▶ **Given request**: Can you copy out every line of the records below word for word, omitting the pictures?
**** Given information ****
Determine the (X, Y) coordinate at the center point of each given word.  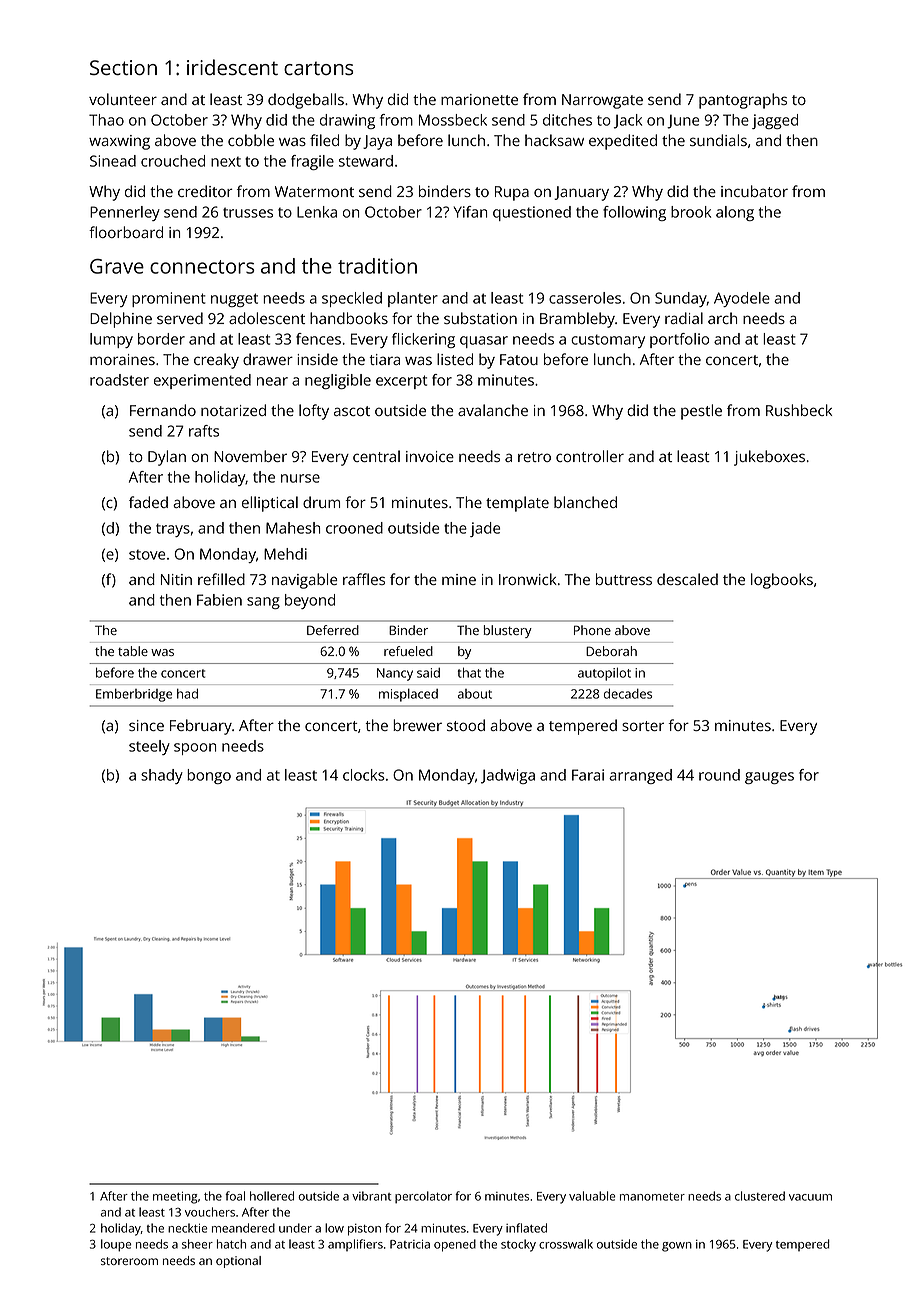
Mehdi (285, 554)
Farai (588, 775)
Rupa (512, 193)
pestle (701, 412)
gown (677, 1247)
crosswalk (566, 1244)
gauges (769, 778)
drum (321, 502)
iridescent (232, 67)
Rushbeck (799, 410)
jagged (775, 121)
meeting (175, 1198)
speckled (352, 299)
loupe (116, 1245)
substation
****
▶ **Result**:
Determine the (X, Y) coordinate at the center point of each given word.  
Mehdi (285, 554)
Farai (588, 775)
Rupa (512, 193)
pestle (701, 412)
gown (677, 1247)
crosswalk (566, 1244)
gauges (769, 778)
drum (321, 502)
iridescent (232, 67)
Rushbeck (799, 410)
jagged (775, 121)
meeting (175, 1198)
speckled (352, 299)
loupe (116, 1245)
substation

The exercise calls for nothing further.